***** The input

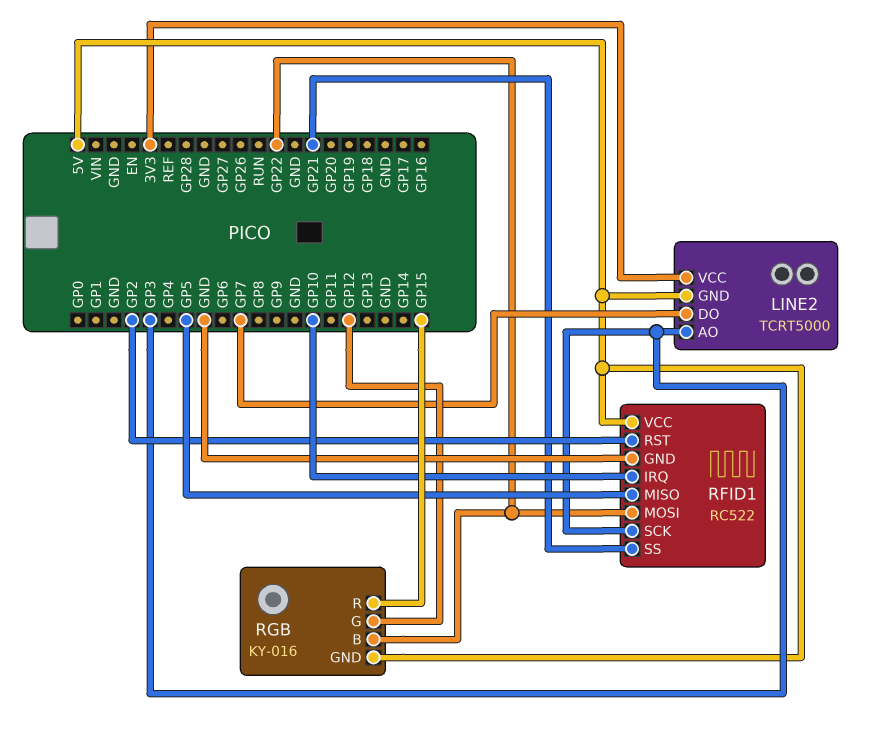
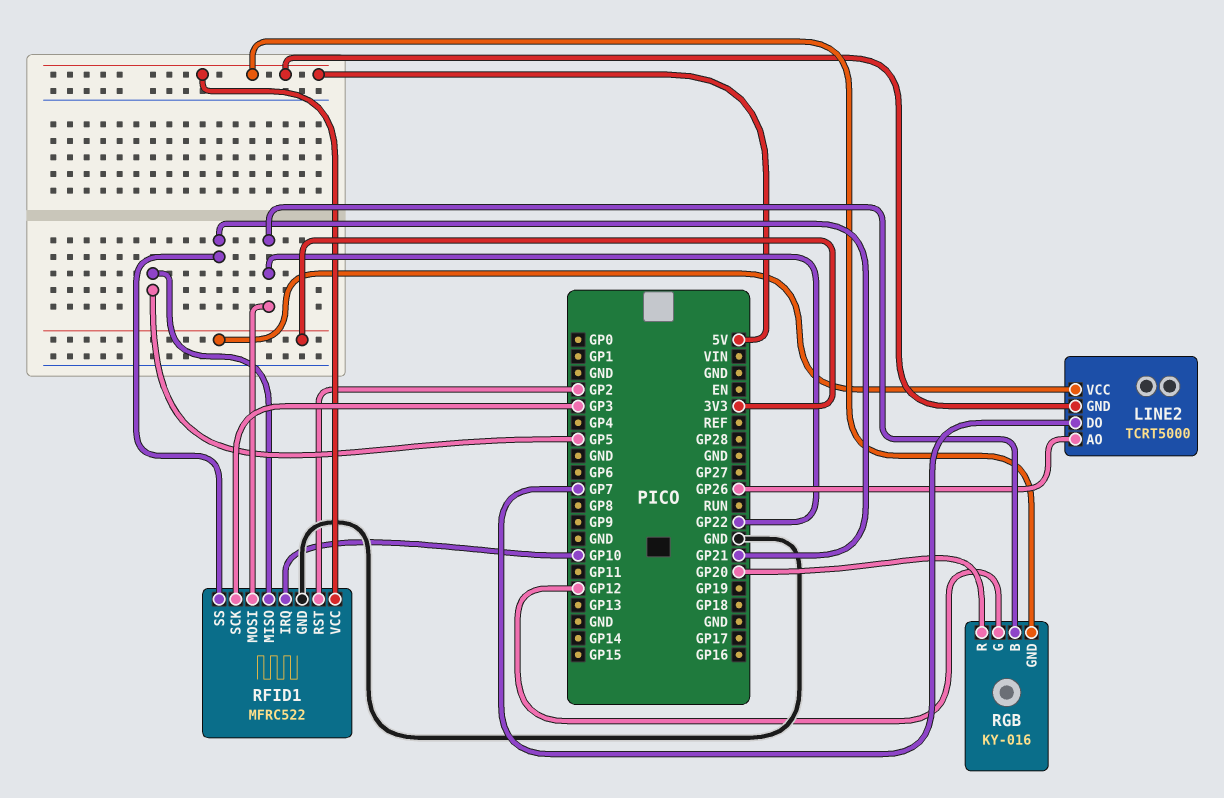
LINE2 pin AO: GP3 -> GP26
RFID1: RC522 -> MFRC522
RGB pin R: GP15 -> GP20

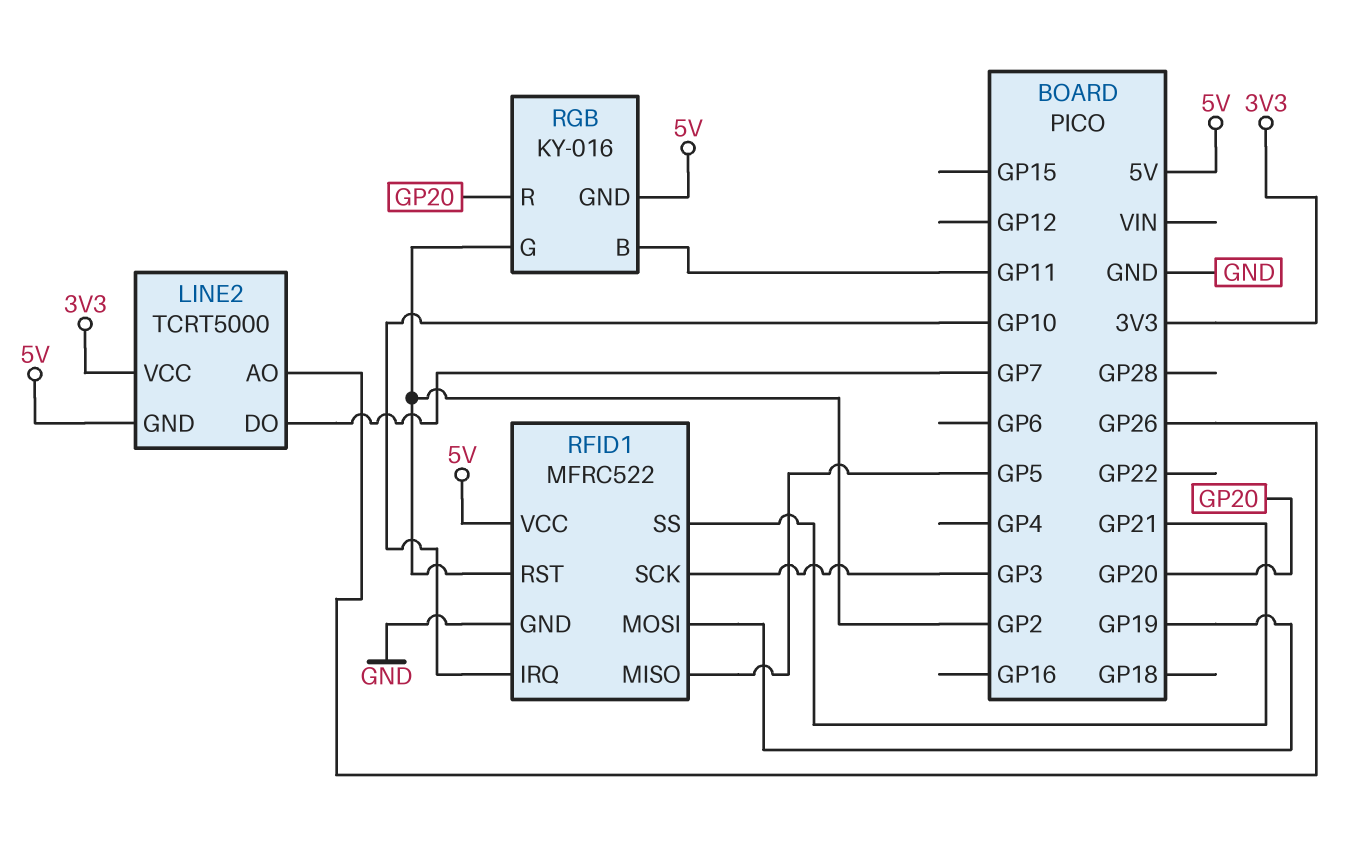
RFID1 pin MOSI: GP22 -> GP19
RGB pin B: GP22 -> GP11
RGB pin G: GP12 -> GP2

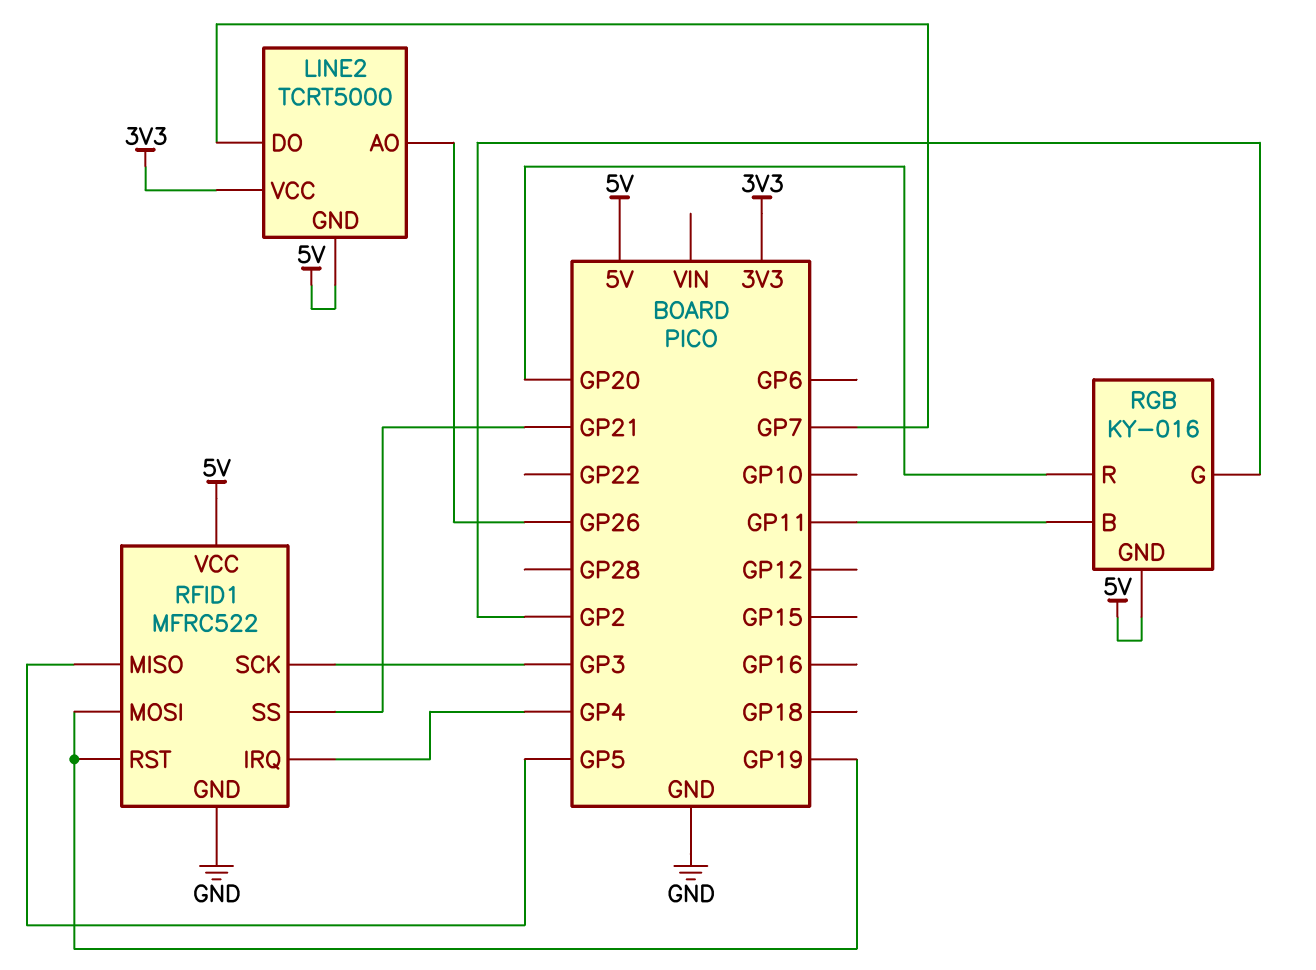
RFID1 pin IRQ: GP10 -> GP4
RFID1 pin RST: GP2 -> GP19

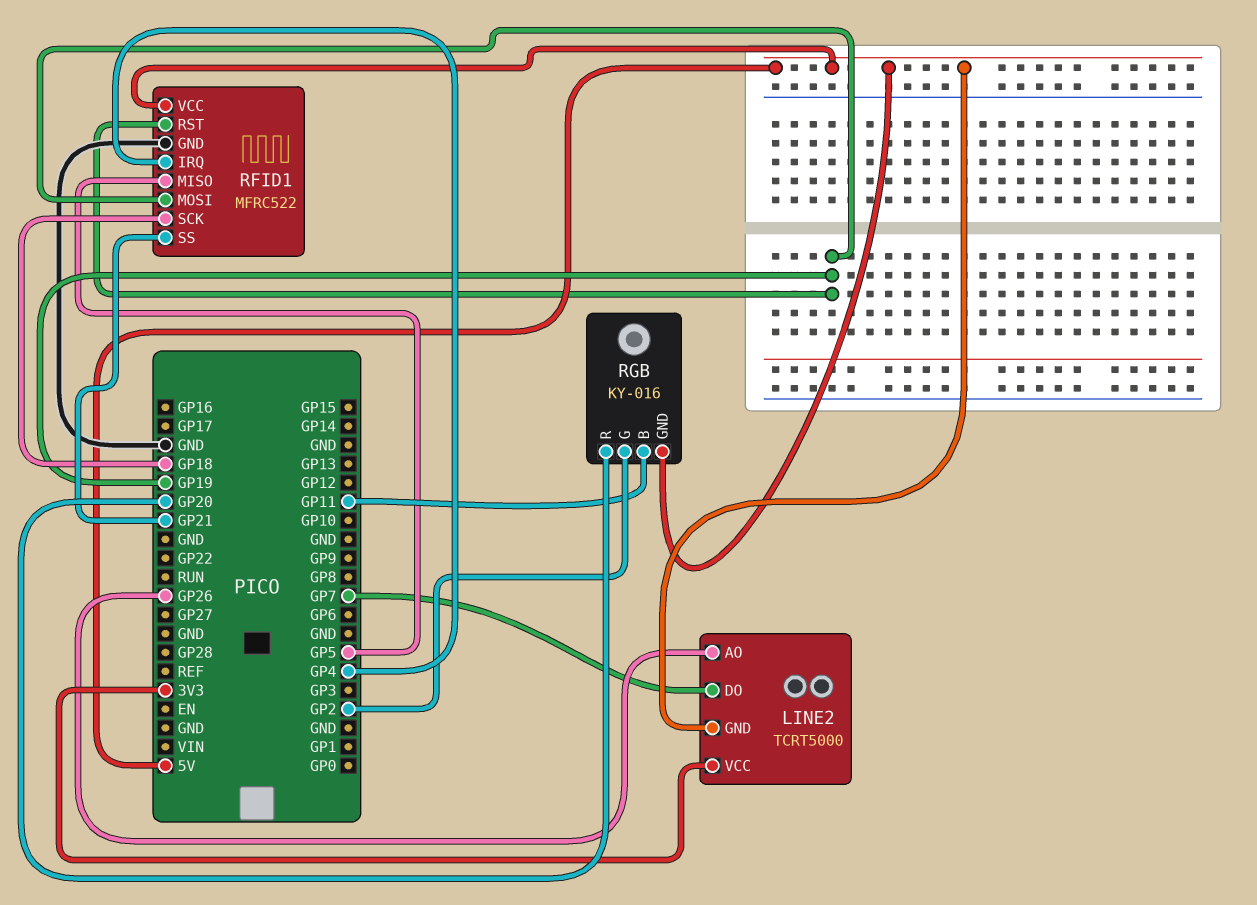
RFID1 pin SCK: GP3 -> GP18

**********

● Brief
Your reply must hold only the lines from the line containing "RFID1 pin MOSI: GP22 -> GP19" through the end of the records above, written out exactly, both ends included, with no pictures, please.

● Exercise solution
RFID1 pin MOSI: GP22 -> GP19
RGB pin B: GP22 -> GP11
RGB pin G: GP12 -> GP2

RFID1 pin IRQ: GP10 -> GP4
RFID1 pin RST: GP2 -> GP19

RFID1 pin SCK: GP3 -> GP18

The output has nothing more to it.